▶ _Exercise details_
From the data that follows, print exactly the lines starting at the one containing "red pan: 2 -> 3" and ending at the one containing "black pencil: 0 -> 3"; include both of them and nothing more.

### Given entries

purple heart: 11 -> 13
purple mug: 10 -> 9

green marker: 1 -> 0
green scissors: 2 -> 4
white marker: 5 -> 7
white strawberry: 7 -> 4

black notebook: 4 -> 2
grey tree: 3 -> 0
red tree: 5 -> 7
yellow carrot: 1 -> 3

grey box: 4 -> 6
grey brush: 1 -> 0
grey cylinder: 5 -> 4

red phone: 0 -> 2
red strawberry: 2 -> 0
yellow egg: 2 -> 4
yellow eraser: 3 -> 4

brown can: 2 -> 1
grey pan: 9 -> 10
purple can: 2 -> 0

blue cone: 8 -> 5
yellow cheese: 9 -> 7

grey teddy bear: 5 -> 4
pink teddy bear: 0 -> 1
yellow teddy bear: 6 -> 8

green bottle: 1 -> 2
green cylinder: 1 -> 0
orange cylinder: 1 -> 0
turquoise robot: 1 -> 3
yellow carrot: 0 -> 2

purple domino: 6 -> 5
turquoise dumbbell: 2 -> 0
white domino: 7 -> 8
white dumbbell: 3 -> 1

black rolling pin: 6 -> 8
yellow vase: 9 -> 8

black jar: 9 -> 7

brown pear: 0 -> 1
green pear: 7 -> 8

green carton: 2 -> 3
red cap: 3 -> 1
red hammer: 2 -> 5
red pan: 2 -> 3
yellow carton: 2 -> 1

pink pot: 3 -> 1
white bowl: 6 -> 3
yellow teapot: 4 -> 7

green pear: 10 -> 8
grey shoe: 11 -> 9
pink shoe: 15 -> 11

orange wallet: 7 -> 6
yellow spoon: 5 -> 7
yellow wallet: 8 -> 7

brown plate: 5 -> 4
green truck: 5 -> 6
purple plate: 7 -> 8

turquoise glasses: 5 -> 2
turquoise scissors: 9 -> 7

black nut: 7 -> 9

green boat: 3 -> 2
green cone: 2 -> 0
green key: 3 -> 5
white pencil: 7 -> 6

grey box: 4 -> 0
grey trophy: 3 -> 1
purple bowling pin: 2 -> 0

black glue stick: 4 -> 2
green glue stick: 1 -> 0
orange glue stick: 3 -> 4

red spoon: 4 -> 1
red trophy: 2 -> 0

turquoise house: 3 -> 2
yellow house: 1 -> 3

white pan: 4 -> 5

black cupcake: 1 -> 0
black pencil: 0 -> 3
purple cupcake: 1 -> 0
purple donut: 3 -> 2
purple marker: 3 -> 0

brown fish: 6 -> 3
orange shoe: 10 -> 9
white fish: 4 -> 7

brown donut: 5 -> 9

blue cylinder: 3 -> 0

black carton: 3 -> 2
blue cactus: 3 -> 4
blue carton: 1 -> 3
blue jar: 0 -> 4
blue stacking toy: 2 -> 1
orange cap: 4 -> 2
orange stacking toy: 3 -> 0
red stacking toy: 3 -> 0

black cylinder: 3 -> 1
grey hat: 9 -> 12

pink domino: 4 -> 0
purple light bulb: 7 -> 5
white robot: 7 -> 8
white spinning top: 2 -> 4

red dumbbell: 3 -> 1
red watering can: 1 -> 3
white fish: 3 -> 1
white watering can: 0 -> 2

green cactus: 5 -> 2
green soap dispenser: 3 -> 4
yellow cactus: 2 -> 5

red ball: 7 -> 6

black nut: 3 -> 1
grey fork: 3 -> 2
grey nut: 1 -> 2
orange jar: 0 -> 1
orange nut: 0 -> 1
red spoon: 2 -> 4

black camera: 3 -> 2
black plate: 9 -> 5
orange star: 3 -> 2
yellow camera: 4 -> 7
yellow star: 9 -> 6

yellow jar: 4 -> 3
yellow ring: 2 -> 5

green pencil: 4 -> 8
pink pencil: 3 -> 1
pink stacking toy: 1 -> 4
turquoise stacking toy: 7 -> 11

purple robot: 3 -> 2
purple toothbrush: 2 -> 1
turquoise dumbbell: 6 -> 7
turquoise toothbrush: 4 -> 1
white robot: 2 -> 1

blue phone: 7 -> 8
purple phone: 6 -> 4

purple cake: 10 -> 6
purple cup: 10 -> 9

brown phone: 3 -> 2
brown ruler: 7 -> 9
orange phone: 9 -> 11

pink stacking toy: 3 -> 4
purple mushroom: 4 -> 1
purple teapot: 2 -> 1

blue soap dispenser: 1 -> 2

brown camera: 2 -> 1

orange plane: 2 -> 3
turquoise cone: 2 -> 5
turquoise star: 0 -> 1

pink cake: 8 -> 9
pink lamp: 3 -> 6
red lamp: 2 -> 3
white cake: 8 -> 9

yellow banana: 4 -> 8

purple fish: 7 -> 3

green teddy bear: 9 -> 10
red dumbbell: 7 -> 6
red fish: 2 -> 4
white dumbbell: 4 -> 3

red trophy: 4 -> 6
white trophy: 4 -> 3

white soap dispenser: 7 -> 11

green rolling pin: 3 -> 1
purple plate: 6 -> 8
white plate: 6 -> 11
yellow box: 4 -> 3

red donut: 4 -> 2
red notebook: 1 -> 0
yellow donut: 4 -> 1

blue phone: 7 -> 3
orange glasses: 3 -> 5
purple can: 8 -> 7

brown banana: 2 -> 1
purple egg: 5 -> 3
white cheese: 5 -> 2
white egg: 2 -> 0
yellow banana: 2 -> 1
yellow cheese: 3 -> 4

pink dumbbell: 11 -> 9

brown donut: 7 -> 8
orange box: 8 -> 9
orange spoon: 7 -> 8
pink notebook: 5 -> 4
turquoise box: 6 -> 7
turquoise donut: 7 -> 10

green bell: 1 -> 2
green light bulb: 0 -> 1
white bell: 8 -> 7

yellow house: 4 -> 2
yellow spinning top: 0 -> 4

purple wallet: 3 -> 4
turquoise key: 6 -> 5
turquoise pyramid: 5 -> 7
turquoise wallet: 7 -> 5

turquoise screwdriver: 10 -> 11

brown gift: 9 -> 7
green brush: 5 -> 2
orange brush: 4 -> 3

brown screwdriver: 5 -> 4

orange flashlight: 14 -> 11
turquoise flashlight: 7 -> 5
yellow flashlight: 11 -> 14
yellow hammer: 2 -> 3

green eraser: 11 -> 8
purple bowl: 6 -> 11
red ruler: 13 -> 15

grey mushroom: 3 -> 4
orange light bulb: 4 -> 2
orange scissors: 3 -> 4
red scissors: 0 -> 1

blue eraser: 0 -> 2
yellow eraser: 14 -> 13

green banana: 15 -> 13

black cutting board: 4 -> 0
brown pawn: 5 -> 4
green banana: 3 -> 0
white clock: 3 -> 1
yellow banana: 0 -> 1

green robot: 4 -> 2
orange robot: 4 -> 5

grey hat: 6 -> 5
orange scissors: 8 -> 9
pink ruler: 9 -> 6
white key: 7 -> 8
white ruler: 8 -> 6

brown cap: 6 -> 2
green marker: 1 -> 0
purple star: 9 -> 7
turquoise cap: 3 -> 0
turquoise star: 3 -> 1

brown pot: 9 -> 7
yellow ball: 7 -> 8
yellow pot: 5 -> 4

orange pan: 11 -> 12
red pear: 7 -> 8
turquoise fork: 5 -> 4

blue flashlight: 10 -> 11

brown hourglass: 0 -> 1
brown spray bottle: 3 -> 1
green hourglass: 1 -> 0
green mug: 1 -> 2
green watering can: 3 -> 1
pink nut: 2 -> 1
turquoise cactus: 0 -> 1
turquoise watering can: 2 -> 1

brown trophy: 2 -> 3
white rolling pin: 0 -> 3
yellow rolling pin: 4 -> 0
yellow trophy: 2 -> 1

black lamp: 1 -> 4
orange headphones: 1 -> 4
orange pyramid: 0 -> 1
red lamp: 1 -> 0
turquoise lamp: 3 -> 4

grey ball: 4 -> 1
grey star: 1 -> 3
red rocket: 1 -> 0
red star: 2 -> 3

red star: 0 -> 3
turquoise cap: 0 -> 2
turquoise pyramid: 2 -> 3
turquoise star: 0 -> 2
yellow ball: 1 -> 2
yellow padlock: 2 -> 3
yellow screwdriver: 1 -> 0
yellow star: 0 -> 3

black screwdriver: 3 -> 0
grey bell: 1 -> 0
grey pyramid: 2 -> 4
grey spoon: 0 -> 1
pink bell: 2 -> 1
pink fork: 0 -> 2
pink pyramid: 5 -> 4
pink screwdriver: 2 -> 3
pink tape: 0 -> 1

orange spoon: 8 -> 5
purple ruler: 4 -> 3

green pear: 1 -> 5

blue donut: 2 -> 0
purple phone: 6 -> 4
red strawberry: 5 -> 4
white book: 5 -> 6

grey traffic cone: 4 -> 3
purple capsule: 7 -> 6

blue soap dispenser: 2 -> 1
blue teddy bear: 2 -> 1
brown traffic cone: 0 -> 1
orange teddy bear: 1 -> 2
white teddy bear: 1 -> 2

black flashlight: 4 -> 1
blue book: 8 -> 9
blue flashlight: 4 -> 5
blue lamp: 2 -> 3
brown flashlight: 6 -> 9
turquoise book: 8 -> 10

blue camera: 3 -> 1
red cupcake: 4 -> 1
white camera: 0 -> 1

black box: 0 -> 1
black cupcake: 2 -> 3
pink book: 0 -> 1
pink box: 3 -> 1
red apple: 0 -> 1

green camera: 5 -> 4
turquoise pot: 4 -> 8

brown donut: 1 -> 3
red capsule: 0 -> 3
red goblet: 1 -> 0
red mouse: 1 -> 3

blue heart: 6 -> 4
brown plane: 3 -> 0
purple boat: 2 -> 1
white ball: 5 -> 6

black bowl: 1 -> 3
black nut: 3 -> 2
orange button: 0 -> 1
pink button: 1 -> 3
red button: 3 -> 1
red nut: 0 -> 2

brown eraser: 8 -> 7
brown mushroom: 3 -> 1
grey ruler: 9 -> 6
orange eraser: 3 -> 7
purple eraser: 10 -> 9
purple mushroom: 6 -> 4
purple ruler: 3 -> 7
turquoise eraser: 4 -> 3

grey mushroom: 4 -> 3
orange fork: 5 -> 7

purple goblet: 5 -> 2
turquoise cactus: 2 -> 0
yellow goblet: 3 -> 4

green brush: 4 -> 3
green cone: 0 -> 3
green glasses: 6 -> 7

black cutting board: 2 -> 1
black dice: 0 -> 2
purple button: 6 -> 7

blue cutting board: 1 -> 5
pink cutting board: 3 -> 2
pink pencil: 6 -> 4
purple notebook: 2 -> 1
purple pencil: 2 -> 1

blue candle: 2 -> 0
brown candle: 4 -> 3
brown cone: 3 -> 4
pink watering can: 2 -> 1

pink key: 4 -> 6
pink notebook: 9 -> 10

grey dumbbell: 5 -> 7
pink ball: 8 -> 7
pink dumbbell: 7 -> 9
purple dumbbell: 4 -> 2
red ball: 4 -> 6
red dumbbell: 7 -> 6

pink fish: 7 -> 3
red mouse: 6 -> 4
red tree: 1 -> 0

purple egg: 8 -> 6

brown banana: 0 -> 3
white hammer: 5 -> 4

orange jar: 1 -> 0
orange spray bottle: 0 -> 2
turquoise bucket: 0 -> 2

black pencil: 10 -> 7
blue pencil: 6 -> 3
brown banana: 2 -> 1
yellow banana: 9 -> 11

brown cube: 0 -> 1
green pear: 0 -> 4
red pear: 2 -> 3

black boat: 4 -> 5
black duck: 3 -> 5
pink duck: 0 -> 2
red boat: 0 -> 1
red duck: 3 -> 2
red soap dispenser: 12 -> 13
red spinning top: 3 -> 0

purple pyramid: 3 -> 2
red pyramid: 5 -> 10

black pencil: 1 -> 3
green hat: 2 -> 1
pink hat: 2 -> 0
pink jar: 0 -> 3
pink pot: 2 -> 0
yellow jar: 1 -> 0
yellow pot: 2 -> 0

######

▶ _Expected answer_
red pan: 2 -> 3
yellow carton: 2 -> 1

pink pot: 3 -> 1
white bowl: 6 -> 3
yellow teapot: 4 -> 7

green pear: 10 -> 8
grey shoe: 11 -> 9
pink shoe: 15 -> 11

orange wallet: 7 -> 6
yellow spoon: 5 -> 7
yellow wallet: 8 -> 7

brown plate: 5 -> 4
green truck: 5 -> 6
purple plate: 7 -> 8

turquoise glasses: 5 -> 2
turquoise scissors: 9 -> 7

black nut: 7 -> 9

green boat: 3 -> 2
green cone: 2 -> 0
green key: 3 -> 5
white pencil: 7 -> 6

grey box: 4 -> 0
grey trophy: 3 -> 1
purple bowling pin: 2 -> 0

black glue stick: 4 -> 2
green glue stick: 1 -> 0
orange glue stick: 3 -> 4

red spoon: 4 -> 1
red trophy: 2 -> 0

turquoise house: 3 -> 2
yellow house: 1 -> 3

white pan: 4 -> 5

black cupcake: 1 -> 0
black pencil: 0 -> 3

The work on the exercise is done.